Description of the task: Your response should match the records line for line.

Input records:

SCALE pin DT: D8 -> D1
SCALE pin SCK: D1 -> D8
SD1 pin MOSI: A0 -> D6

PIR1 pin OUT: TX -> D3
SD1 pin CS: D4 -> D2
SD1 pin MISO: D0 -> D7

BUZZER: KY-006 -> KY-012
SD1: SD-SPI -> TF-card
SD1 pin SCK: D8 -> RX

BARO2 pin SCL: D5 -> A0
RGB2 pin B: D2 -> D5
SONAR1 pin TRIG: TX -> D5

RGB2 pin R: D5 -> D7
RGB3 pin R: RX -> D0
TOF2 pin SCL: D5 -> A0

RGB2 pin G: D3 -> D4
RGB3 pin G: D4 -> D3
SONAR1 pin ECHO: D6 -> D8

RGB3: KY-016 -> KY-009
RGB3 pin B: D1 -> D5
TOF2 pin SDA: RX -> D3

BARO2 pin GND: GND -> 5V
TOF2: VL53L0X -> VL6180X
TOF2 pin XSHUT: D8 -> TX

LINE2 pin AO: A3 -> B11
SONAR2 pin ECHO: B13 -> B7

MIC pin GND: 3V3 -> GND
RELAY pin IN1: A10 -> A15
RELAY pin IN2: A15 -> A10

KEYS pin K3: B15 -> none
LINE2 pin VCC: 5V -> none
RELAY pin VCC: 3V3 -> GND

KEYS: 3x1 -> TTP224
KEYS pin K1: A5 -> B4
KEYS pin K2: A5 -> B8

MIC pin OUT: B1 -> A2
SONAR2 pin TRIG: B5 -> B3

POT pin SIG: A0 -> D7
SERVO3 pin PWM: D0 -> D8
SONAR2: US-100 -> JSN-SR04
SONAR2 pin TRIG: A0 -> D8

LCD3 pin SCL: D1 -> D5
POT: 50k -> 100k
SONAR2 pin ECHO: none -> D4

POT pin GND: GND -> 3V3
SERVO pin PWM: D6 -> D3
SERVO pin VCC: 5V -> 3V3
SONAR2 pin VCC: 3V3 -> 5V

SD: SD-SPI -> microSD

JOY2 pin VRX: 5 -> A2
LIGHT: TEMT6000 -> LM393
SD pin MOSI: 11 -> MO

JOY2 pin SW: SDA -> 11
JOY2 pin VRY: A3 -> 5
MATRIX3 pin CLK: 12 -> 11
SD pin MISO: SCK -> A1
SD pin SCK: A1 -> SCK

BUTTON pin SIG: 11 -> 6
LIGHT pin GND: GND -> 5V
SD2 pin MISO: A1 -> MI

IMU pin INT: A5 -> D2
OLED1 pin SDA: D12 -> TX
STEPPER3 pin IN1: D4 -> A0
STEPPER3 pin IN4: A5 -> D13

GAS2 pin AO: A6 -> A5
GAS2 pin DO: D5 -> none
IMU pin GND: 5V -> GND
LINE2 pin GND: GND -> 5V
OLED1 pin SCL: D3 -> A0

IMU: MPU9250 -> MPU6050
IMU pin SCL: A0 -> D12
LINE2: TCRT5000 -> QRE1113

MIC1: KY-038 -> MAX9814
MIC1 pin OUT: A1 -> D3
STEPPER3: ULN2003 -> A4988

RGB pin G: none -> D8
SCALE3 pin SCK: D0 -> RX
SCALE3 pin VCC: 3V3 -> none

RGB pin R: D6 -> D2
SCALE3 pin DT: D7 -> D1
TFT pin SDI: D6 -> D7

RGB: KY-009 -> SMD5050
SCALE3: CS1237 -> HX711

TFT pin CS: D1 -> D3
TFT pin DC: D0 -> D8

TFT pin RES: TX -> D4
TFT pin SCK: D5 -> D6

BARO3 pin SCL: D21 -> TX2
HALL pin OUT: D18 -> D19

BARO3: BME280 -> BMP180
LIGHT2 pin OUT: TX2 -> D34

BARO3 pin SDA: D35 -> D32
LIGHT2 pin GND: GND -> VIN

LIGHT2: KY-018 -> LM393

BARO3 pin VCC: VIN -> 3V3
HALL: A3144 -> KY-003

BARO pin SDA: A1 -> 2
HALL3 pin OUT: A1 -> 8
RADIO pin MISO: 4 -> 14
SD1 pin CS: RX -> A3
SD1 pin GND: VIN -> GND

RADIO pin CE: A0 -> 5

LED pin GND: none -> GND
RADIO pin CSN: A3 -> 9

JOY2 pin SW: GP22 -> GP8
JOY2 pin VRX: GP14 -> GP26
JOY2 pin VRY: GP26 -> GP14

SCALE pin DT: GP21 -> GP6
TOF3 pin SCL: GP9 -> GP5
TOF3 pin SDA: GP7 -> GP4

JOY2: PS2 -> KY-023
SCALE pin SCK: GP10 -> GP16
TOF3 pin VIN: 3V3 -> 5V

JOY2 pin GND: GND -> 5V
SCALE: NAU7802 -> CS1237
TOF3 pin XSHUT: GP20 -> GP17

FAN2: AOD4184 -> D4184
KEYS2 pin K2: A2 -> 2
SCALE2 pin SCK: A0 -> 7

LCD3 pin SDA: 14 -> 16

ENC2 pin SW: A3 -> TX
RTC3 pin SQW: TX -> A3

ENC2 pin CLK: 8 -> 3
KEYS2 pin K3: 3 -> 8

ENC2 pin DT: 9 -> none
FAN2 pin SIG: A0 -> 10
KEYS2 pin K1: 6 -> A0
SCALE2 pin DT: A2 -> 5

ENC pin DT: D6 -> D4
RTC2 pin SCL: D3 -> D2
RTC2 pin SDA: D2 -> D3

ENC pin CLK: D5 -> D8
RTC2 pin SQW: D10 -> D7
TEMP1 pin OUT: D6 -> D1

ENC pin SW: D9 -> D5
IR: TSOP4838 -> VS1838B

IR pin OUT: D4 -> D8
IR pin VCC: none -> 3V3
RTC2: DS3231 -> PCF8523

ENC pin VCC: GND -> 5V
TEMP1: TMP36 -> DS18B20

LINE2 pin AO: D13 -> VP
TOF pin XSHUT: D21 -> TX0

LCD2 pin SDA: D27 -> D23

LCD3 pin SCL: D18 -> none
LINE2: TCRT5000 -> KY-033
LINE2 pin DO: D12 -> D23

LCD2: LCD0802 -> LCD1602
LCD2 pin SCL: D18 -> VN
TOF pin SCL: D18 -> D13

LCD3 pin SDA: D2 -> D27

Response to the exercise:
SCALE pin DT: D8 -> D1
SCALE pin SCK: D1 -> D8
SD1 pin MOSI: A0 -> D6

PIR1 pin OUT: TX -> D3
SD1 pin CS: D4 -> D2
SD1 pin MISO: D0 -> D7

BUZZER: KY-006 -> KY-012
SD1: SD-SPI -> TF-card
SD1 pin SCK: D8 -> RX

BARO2 pin SCL: D5 -> A0
RGB2 pin B: D2 -> D5
SONAR1 pin TRIG: TX -> D5

RGB2 pin R: D5 -> D7
RGB3 pin R: RX -> D0
TOF2 pin SCL: D5 -> A0

RGB2 pin G: D3 -> D4
RGB3 pin G: D4 -> D3
SONAR1 pin ECHO: D6 -> D8

RGB3: KY-016 -> KY-009
RGB3 pin B: D1 -> D5
TOF2 pin SDA: RX -> D3

BARO2 pin GND: GND -> 5V
TOF2: VL53L0X -> VL6180X
TOF2 pin XSHUT: D8 -> TX

LINE2 pin AO: A3 -> B11
SONAR2 pin ECHO: B13 -> B7

MIC pin GND: 3V3 -> GND
RELAY pin IN1: A10 -> A15
RELAY pin IN2: A15 -> A10

KEYS pin K3: B15 -> none
LINE2 pin VCC: 5V -> none
RELAY pin VCC: 3V3 -> GND

KEYS: 3x1 -> TTP224
KEYS pin K1: A5 -> B4
KEYS pin K2: A5 -> B8

MIC pin OUT: B1 -> A2
SONAR2 pin TRIG: B5 -> B3

POT pin SIG: A0 -> D7
SERVO3 pin PWM: D0 -> D8
SONAR2: US-100 -> JSN-SR04
SONAR2 pin TRIG: A0 -> D8

LCD3 pin SCL: D1 -> D5
POT: 50k -> 100k
SONAR2 pin ECHO: none -> D4

POT pin GND: GND -> 3V3
SERVO pin PWM: D6 -> D3
SERVO pin VCC: 5V -> 3V3
SONAR2 pin VCC: 3V3 -> 5V

SD: SD-SPI -> microSD

JOY2 pin VRX: 5 -> A2
LIGHT: TEMT6000 -> LM393
SD pin MOSI: 11 -> MO

JOY2 pin SW: SDA -> 11
JOY2 pin VRY: A3 -> 5
MATRIX3 pin CLK: 12 -> 11
SD pin MISO: SCK -> A1
SD pin SCK: A1 -> SCK

BUTTON pin SIG: 11 -> 6
LIGHT pin GND: GND -> 5V
SD2 pin MISO: A1 -> MI

IMU pin INT: A5 -> D2
OLED1 pin SDA: D12 -> TX
STEPPER3 pin IN1: D4 -> A0
STEPPER3 pin IN4: A5 -> D13

GAS2 pin AO: A6 -> A5
GAS2 pin DO: D5 -> none
IMU pin GND: 5V -> GND
LINE2 pin GND: GND -> 5V
OLED1 pin SCL: D3 -> A0

IMU: MPU9250 -> MPU6050
IMU pin SCL: A0 -> D12
LINE2: TCRT5000 -> QRE1113

MIC1: KY-038 -> MAX9814
MIC1 pin OUT: A1 -> D3
STEPPER3: ULN2003 -> A4988

RGB pin G: none -> D8
SCALE3 pin SCK: D0 -> RX
SCALE3 pin VCC: 3V3 -> none

RGB pin R: D6 -> D2
SCALE3 pin DT: D7 -> D1
TFT pin SDI: D6 -> D7

RGB: KY-009 -> SMD5050
SCALE3: CS1237 -> HX711

TFT pin CS: D1 -> D3
TFT pin DC: D0 -> D8

TFT pin RES: TX -> D4
TFT pin SCK: D5 -> D6

BARO3 pin SCL: D21 -> TX2
HALL pin OUT: D18 -> D19

BARO3: BME280 -> BMP180
LIGHT2 pin OUT: TX2 -> D34

BARO3 pin SDA: D35 -> D32
LIGHT2 pin GND: GND -> VIN

LIGHT2: KY-018 -> LM393

BARO3 pin VCC: VIN -> 3V3
HALL: A3144 -> KY-003

BARO pin SDA: A1 -> 2
HALL3 pin OUT: A1 -> 8
RADIO pin MISO: 4 -> 14
SD1 pin CS: RX -> A3
SD1 pin GND: VIN -> GND

RADIO pin CE: A0 -> 5

LED pin GND: none -> GND
RADIO pin CSN: A3 -> 9

JOY2 pin SW: GP22 -> GP8
JOY2 pin VRX: GP14 -> GP26
JOY2 pin VRY: GP26 -> GP14

SCALE pin DT: GP21 -> GP6
TOF3 pin SCL: GP9 -> GP5
TOF3 pin SDA: GP7 -> GP4

JOY2: PS2 -> KY-023
SCALE pin SCK: GP10 -> GP16
TOF3 pin VIN: 3V3 -> 5V

JOY2 pin GND: GND -> 5V
SCALE: NAU7802 -> CS1237
TOF3 pin XSHUT: GP20 -> GP17

FAN2: AOD4184 -> D4184
KEYS2 pin K2: A2 -> 2
SCALE2 pin SCK: A0 -> 7

LCD3 pin SDA: 14 -> 16

ENC2 pin SW: A3 -> TX
RTC3 pin SQW: TX -> A3

ENC2 pin CLK: 8 -> 3
KEYS2 pin K3: 3 -> 8

ENC2 pin DT: 9 -> none
FAN2 pin SIG: A0 -> 10
KEYS2 pin K1: 6 -> A0
SCALE2 pin DT: A2 -> 5

ENC pin DT: D6 -> D4
RTC2 pin SCL: D3 -> D2
RTC2 pin SDA: D2 -> D3

ENC pin CLK: D5 -> D8
RTC2 pin SQW: D10 -> D7
TEMP1 pin OUT: D6 -> D1

ENC pin SW: D9 -> D5
IR: TSOP4838 -> VS1838B

IR pin OUT: D4 -> D8
IR pin VCC: none -> 3V3
RTC2: DS3231 -> PCF8523

ENC pin VCC: GND -> 5V
TEMP1: TMP36 -> DS18B20

LINE2 pin AO: D13 -> VP
TOF pin XSHUT: D21 -> TX0

LCD2 pin SDA: D27 -> D23

LCD3 pin SCL: D18 -> none
LINE2: TCRT5000 -> KY-033
LINE2 pin DO: D12 -> D23

LCD2: LCD0802 -> LCD1602
LCD2 pin SCL: D18 -> VN
TOF pin SCL: D18 -> D13

LCD3 pin SDA: D2 -> D27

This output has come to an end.